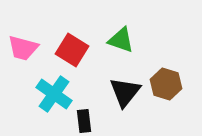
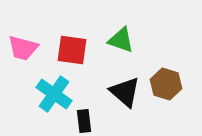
red square: rotated 24 degrees counterclockwise
black triangle: rotated 28 degrees counterclockwise
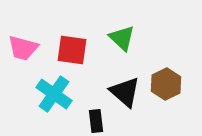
green triangle: moved 1 px right, 2 px up; rotated 24 degrees clockwise
brown hexagon: rotated 16 degrees clockwise
black rectangle: moved 12 px right
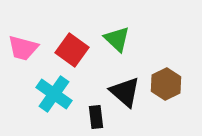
green triangle: moved 5 px left, 1 px down
red square: rotated 28 degrees clockwise
black rectangle: moved 4 px up
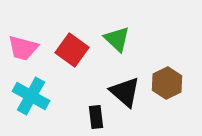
brown hexagon: moved 1 px right, 1 px up
cyan cross: moved 23 px left, 2 px down; rotated 6 degrees counterclockwise
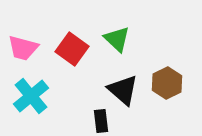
red square: moved 1 px up
black triangle: moved 2 px left, 2 px up
cyan cross: rotated 21 degrees clockwise
black rectangle: moved 5 px right, 4 px down
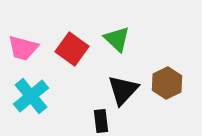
black triangle: rotated 32 degrees clockwise
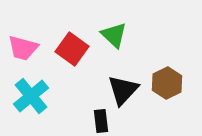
green triangle: moved 3 px left, 4 px up
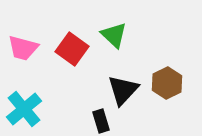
cyan cross: moved 7 px left, 13 px down
black rectangle: rotated 10 degrees counterclockwise
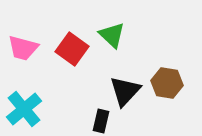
green triangle: moved 2 px left
brown hexagon: rotated 24 degrees counterclockwise
black triangle: moved 2 px right, 1 px down
black rectangle: rotated 30 degrees clockwise
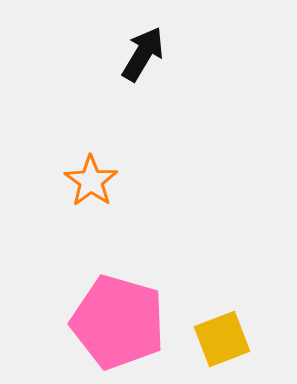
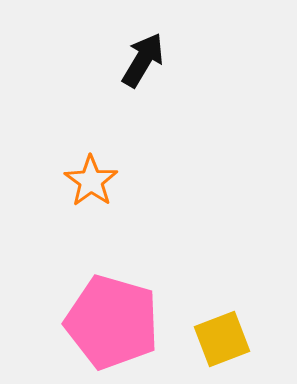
black arrow: moved 6 px down
pink pentagon: moved 6 px left
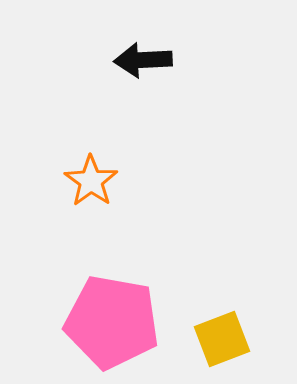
black arrow: rotated 124 degrees counterclockwise
pink pentagon: rotated 6 degrees counterclockwise
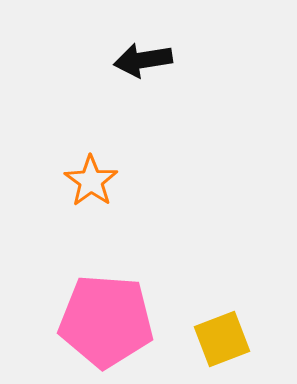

★ ★ ★ ★

* EXERCISE
Copy all of the data above line for line, leaving out the pictures.

* RESPONSE TO THE TASK
red square: rotated 24 degrees counterclockwise
black triangle: rotated 28 degrees counterclockwise
green triangle: moved 1 px right, 2 px up; rotated 24 degrees clockwise
brown hexagon: rotated 16 degrees clockwise
black rectangle: moved 12 px right
green triangle: moved 5 px left, 1 px down
red square: rotated 28 degrees clockwise
black rectangle: moved 4 px up
brown hexagon: moved 1 px right, 1 px up
cyan cross: moved 23 px left, 2 px down; rotated 6 degrees counterclockwise
red square: moved 1 px up
black triangle: moved 2 px left, 2 px up
cyan cross: rotated 21 degrees clockwise
black rectangle: moved 5 px right, 4 px down
black triangle: rotated 32 degrees clockwise
green triangle: moved 3 px left, 4 px up
cyan cross: moved 7 px left, 13 px down
black rectangle: rotated 10 degrees counterclockwise
green triangle: moved 2 px left
brown hexagon: rotated 24 degrees counterclockwise
black triangle: moved 2 px right, 1 px down
black rectangle: rotated 30 degrees clockwise
black arrow: moved 6 px down
pink pentagon: moved 6 px left
black arrow: rotated 124 degrees counterclockwise
pink pentagon: rotated 6 degrees counterclockwise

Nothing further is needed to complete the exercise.